DATA TO USE =>
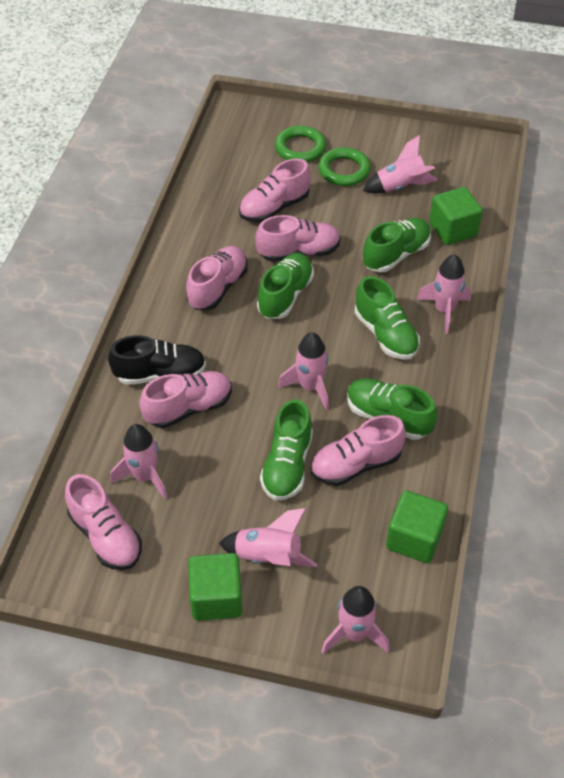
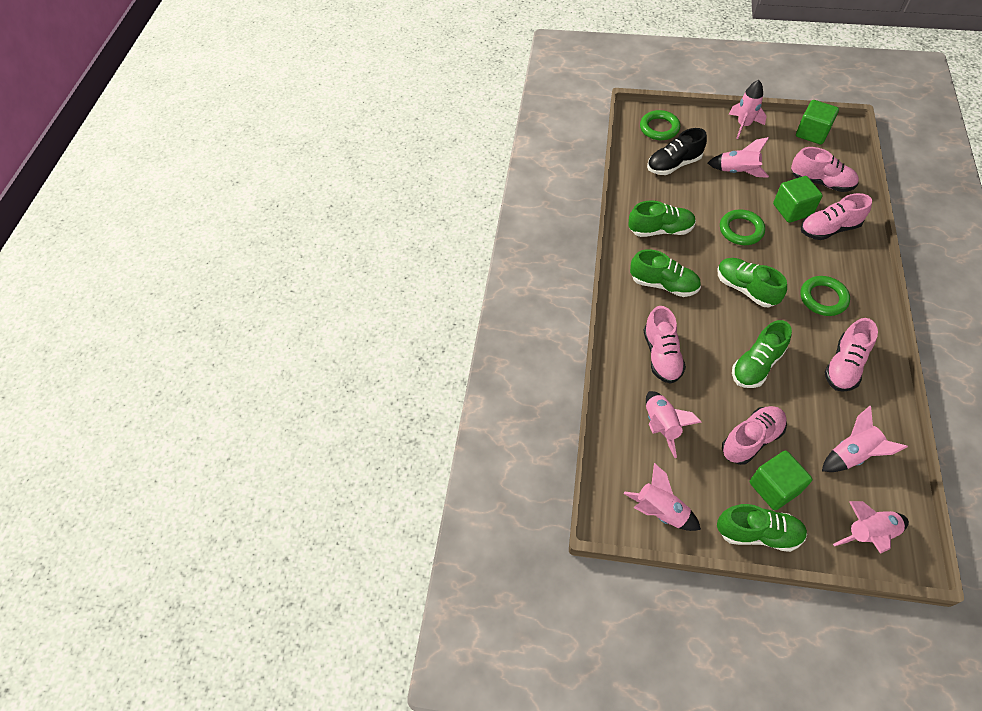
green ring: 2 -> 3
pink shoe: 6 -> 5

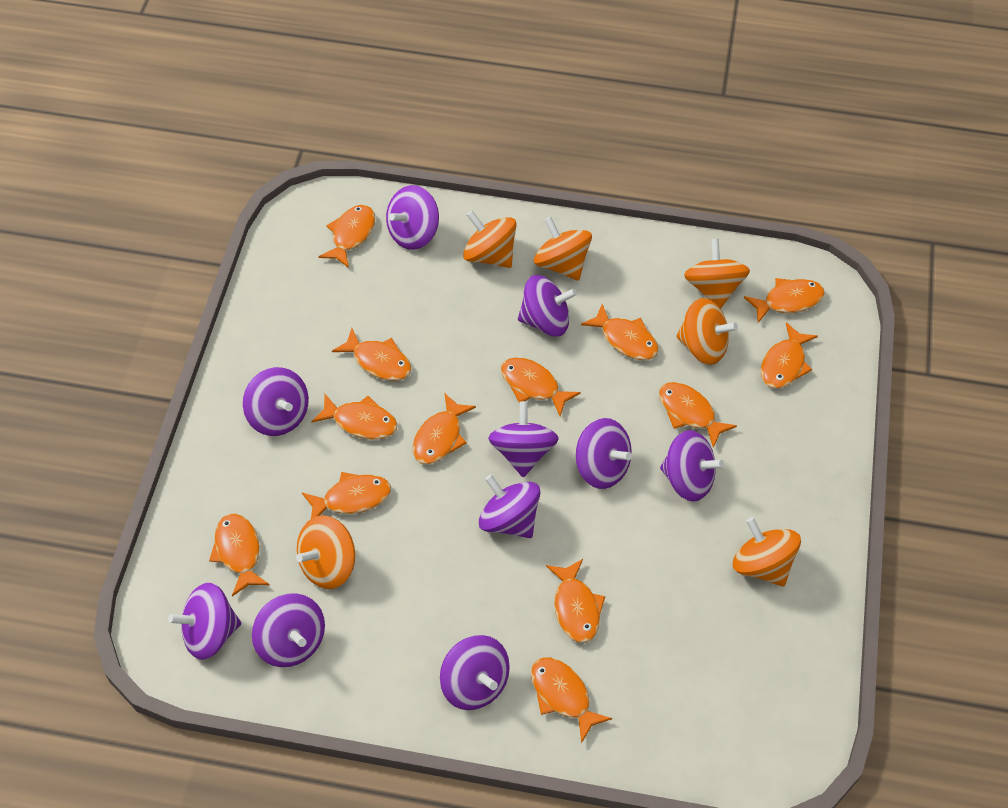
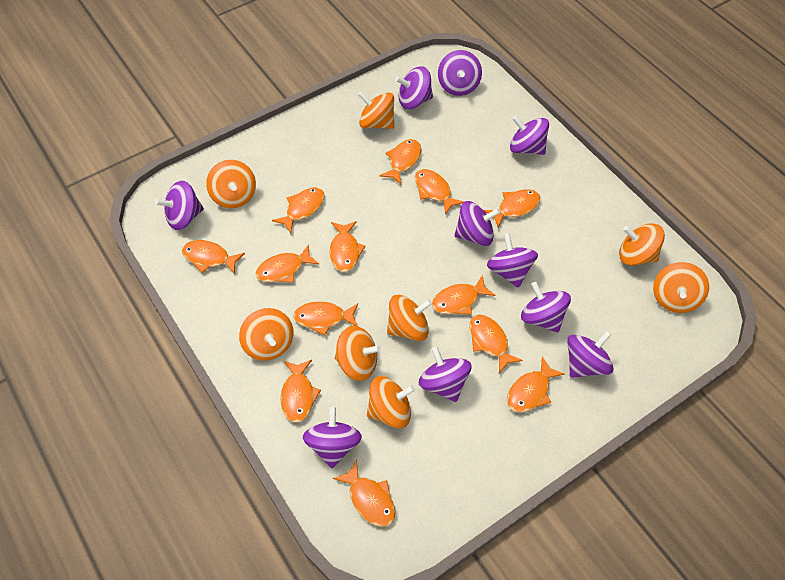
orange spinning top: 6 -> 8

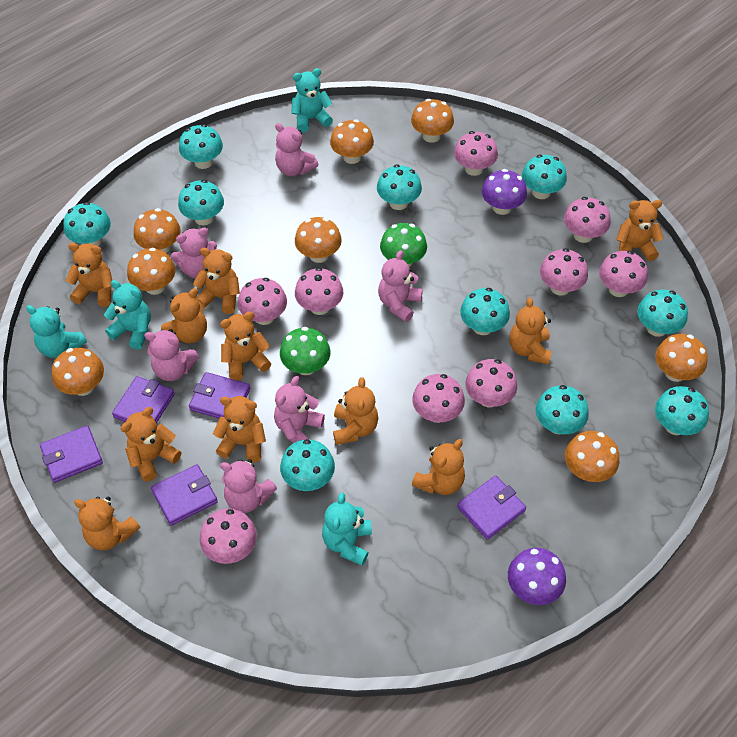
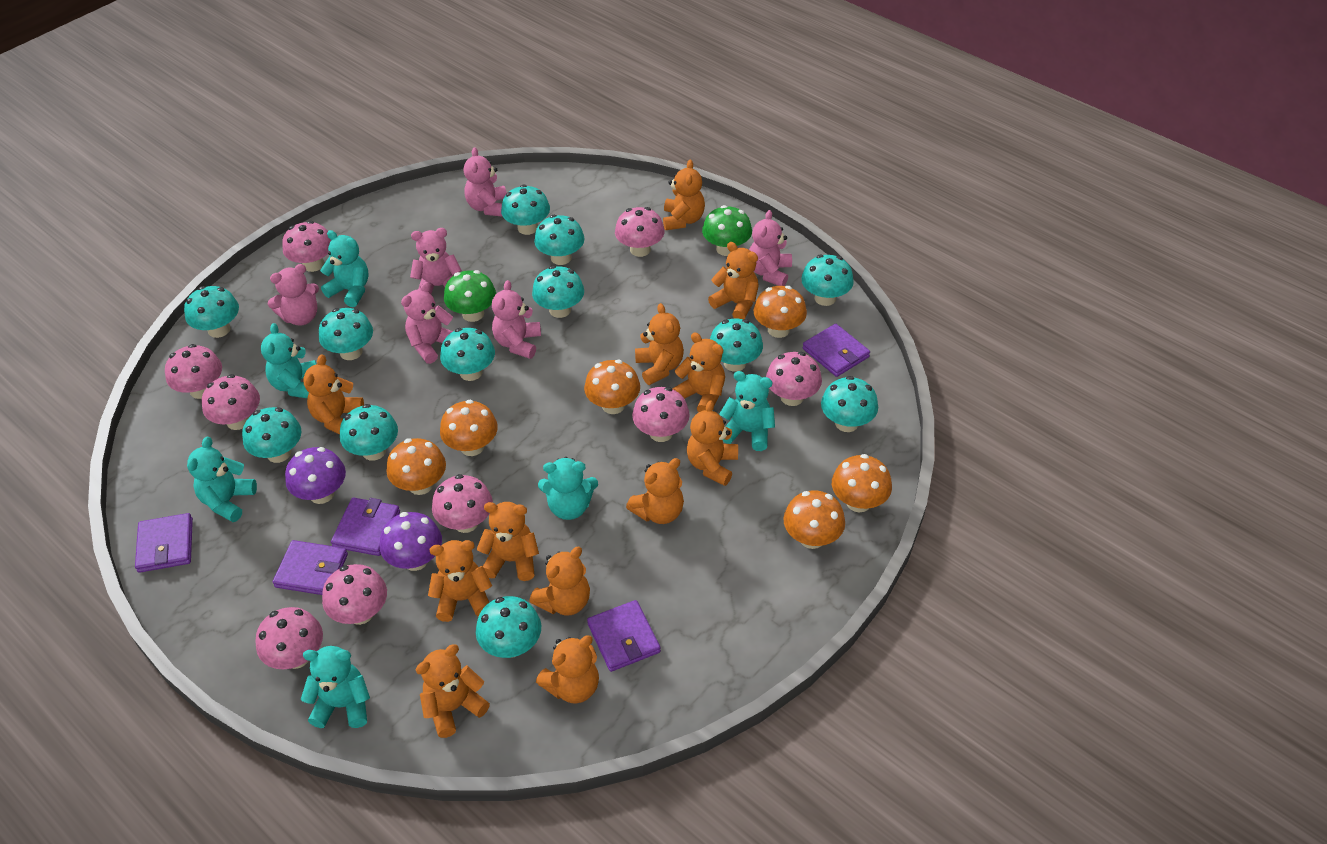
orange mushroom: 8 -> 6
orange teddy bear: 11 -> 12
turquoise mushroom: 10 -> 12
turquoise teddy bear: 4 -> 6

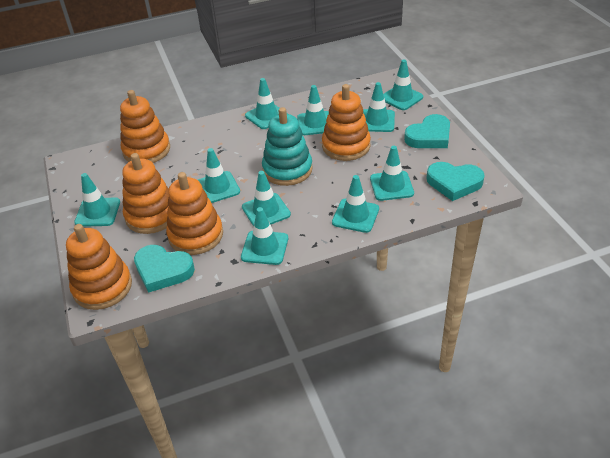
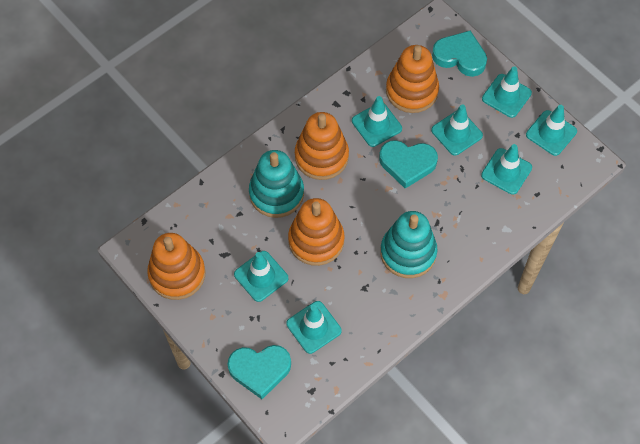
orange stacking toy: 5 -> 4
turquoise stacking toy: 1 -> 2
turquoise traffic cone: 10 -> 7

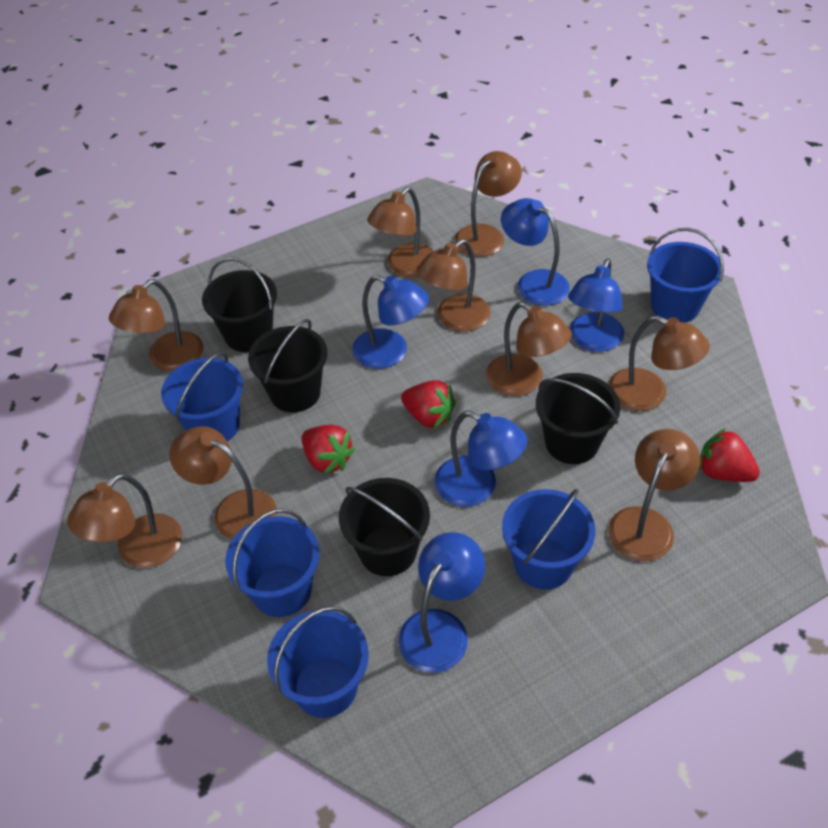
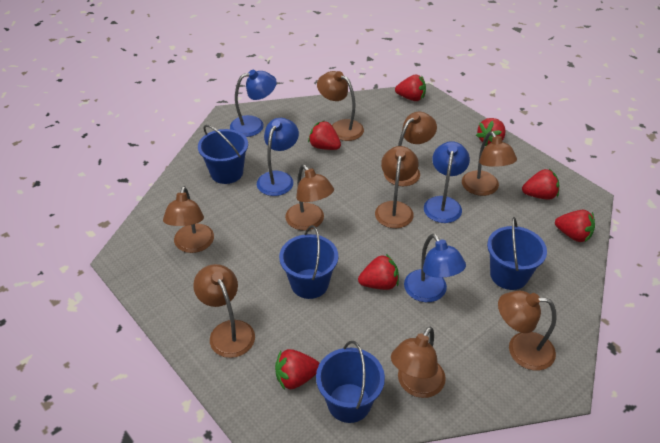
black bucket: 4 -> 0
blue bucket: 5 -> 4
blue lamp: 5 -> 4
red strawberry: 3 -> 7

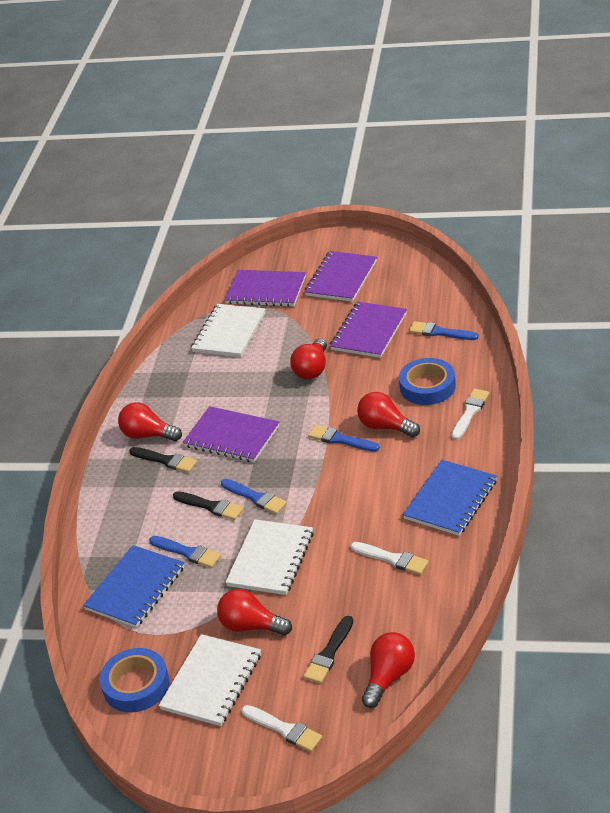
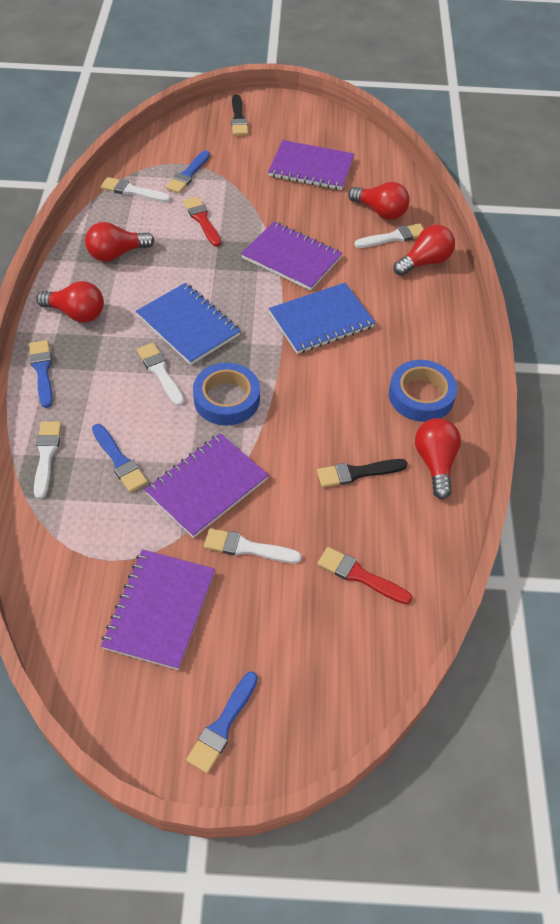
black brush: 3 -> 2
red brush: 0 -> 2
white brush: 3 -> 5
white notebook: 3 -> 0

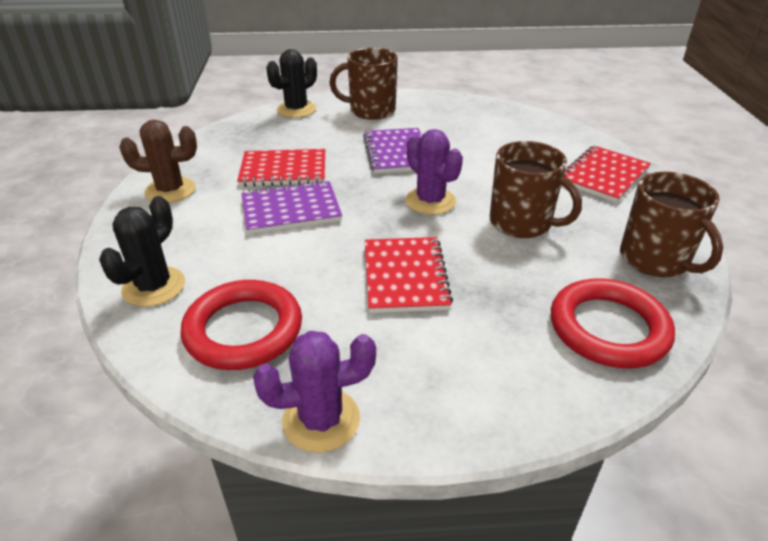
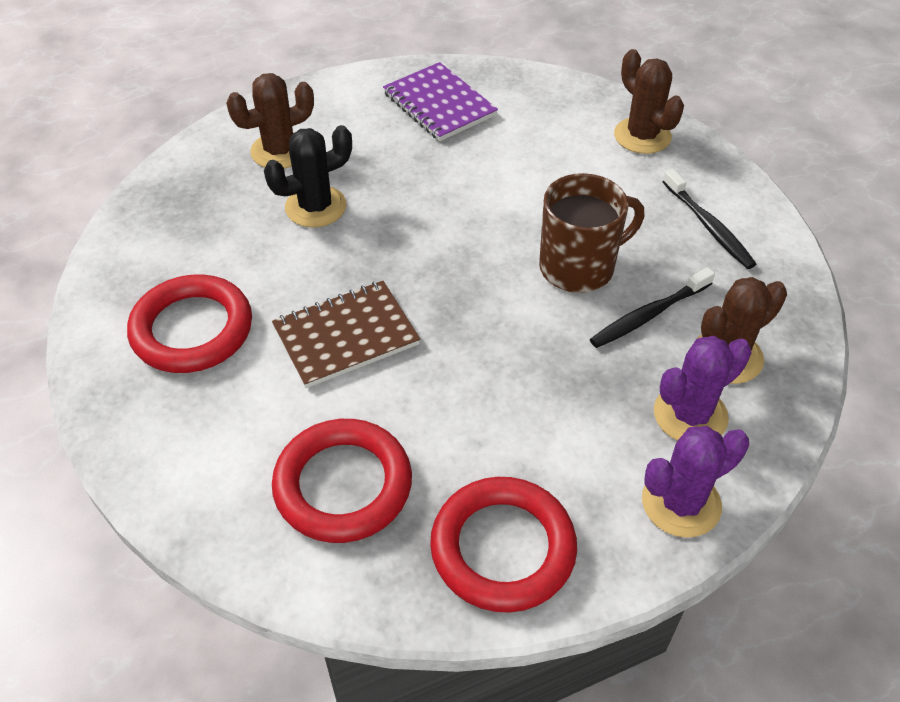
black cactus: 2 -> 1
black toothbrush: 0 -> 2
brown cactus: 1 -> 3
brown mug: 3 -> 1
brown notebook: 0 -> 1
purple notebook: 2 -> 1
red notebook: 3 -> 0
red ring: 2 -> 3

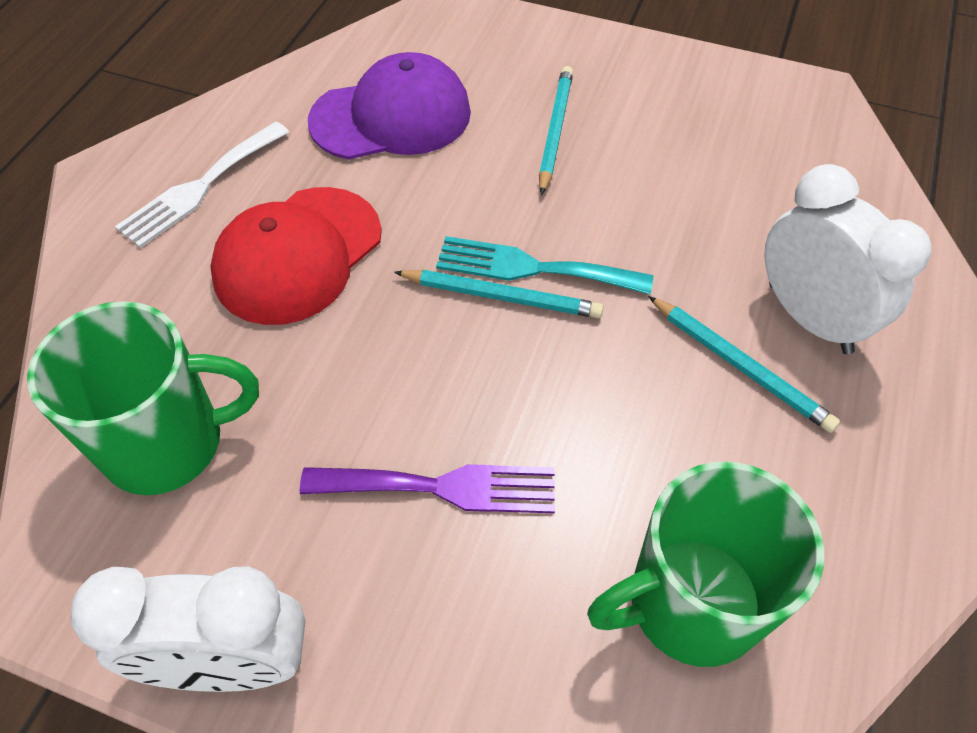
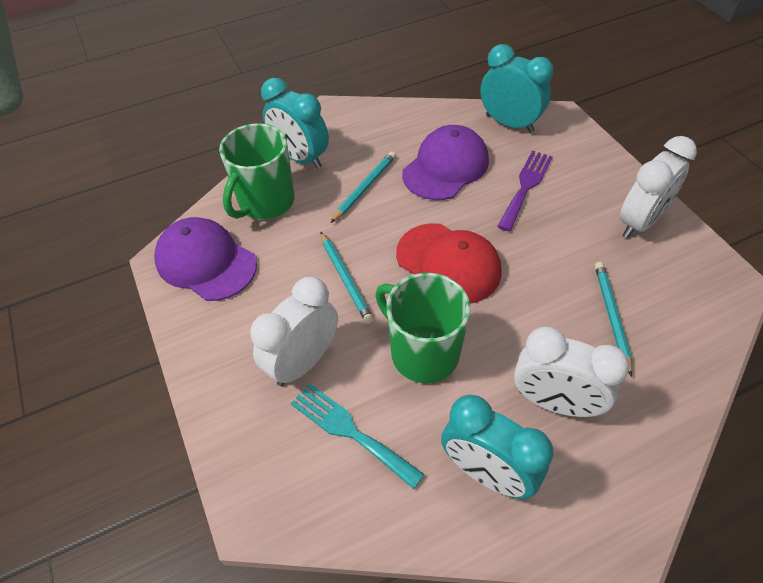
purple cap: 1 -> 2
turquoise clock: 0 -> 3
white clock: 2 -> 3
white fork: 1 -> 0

TASK INSTRUCTIONS => Your answer must be the lines from the one containing "orange teddy bear: 11 -> 12" through the last line of the records, copied exactly, with no pictures.

SOLUTION TO THE PROBLEM =>
orange teddy bear: 11 -> 12
turquoise mushroom: 10 -> 12
turquoise teddy bear: 4 -> 6

orange stacking toy: 5 -> 4
turquoise stacking toy: 1 -> 2
turquoise traffic cone: 10 -> 7

black bucket: 4 -> 0
blue bucket: 5 -> 4
blue lamp: 5 -> 4
red strawberry: 3 -> 7

black brush: 3 -> 2
red brush: 0 -> 2
white brush: 3 -> 5
white notebook: 3 -> 0

black cactus: 2 -> 1
black toothbrush: 0 -> 2
brown cactus: 1 -> 3
brown mug: 3 -> 1
brown notebook: 0 -> 1
purple notebook: 2 -> 1
red notebook: 3 -> 0
red ring: 2 -> 3

purple cap: 1 -> 2
turquoise clock: 0 -> 3
white clock: 2 -> 3
white fork: 1 -> 0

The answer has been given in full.